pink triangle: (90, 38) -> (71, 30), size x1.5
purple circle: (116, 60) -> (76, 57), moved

+++

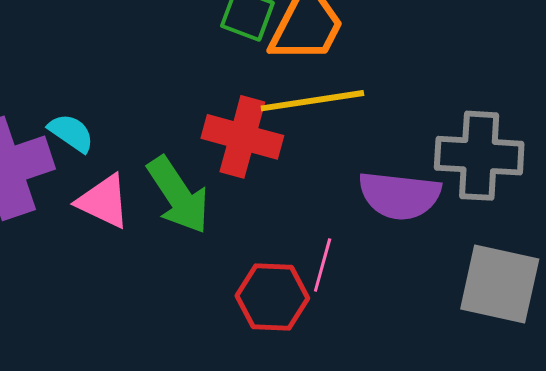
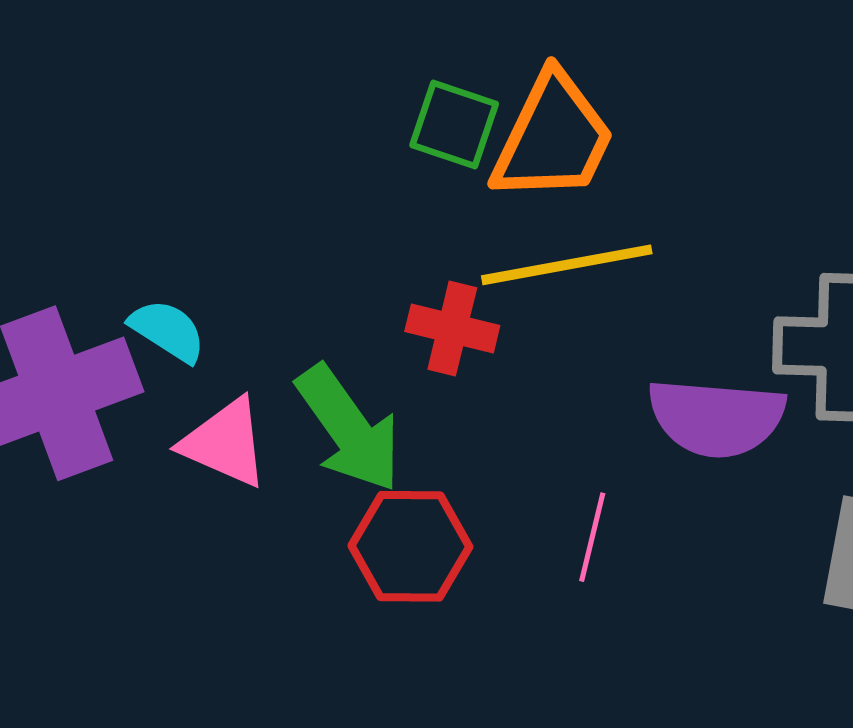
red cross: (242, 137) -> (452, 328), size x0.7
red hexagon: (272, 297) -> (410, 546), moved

+++

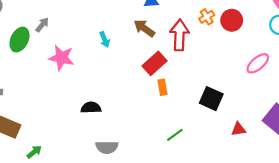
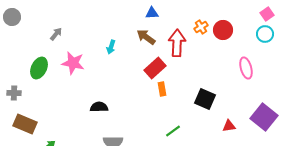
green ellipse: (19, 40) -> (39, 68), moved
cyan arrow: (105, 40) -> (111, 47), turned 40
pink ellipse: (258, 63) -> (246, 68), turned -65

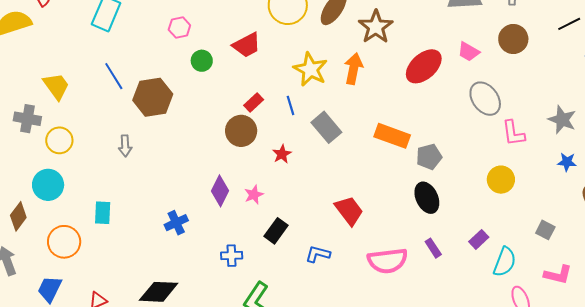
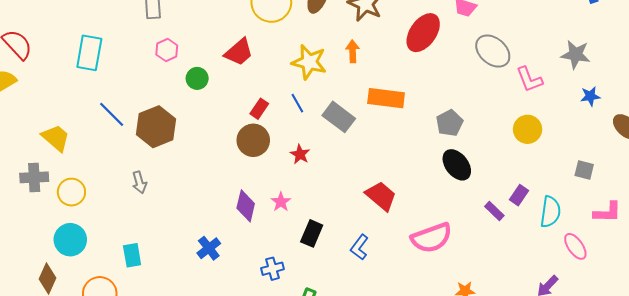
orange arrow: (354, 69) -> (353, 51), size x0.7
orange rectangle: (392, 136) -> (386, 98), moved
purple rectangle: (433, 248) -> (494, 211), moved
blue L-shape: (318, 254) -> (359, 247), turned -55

+++

> [WHAT THE TASK REQUIRES]: Copy all lines from the material above that hold the word "ellipse".

> [PROBLEM SOLUTION]:
green ellipse: (19, 40) -> (39, 68), moved
pink ellipse: (258, 63) -> (246, 68), turned -65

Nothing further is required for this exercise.